*** Opening Entries supplied ***

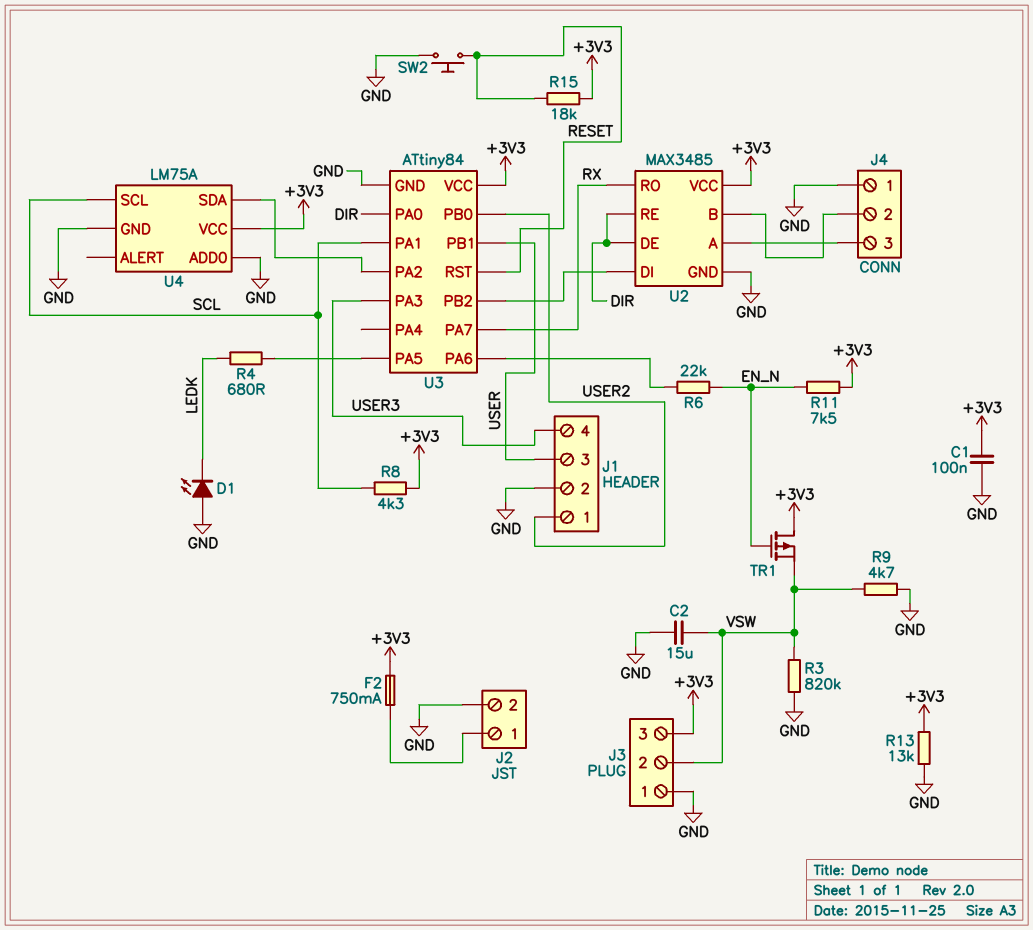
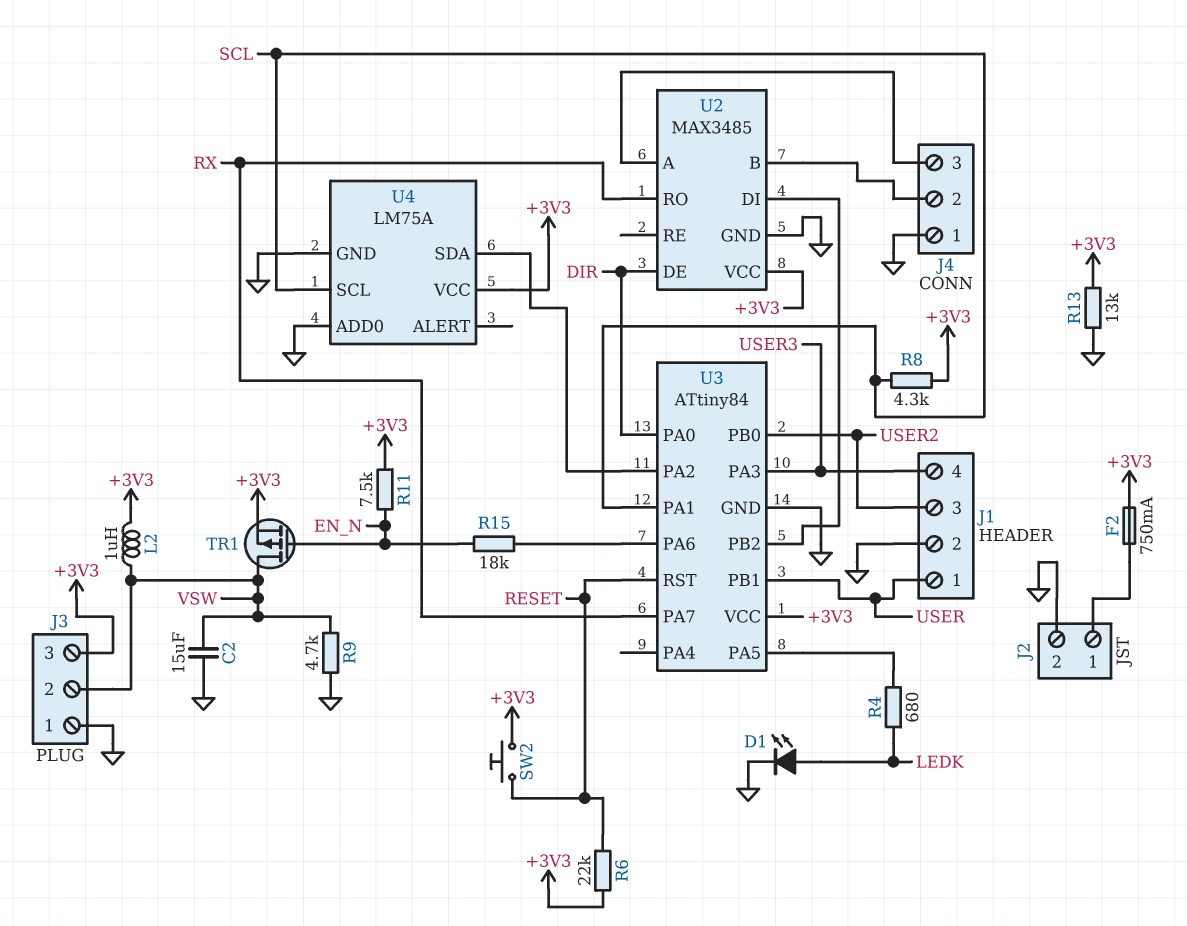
C1: 100nF (+3V3, GND) -> none
D1: LED (A GND, K LEDK) -> LED (A LEDK, K GND)
J1 pin 1: USER2 -> USER
J1 pin 3: USER -> USER2
L2: none -> 1uH (+3V3, VSW)
R3: 820k (GND, VSW) -> none
R6: 22k (EN_N, U3/PA6) -> 22k (+3V3, RESET)
R15: 18k (+3V3, RESET) -> 18k (EN_N, U3/PA6)
SW2: button (GND, RESET) -> button (+3V3, RESET)
TR1: PMOS (G EN_N, D +3V3, S VSW) -> PMOS (G EN_N, D VSW, S +3V3)
U2 pin RE: DIR -> none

*** Closing Entries supplied ***

■ **Your assignment**
From the first line of the entries above down to the line holding "SW2: button (GND, RESET)", quote each line exactly and nothing else, skipping pictures.

■ **Output of the task**
C1: 100nF (+3V3, GND) -> none
D1: LED (A GND, K LEDK) -> LED (A LEDK, K GND)
J1 pin 1: USER2 -> USER
J1 pin 3: USER -> USER2
L2: none -> 1uH (+3V3, VSW)
R3: 820k (GND, VSW) -> none
R6: 22k (EN_N, U3/PA6) -> 22k (+3V3, RESET)
R15: 18k (+3V3, RESET) -> 18k (EN_N, U3/PA6)
SW2: button (GND, RESET) -> button (+3V3, RESET)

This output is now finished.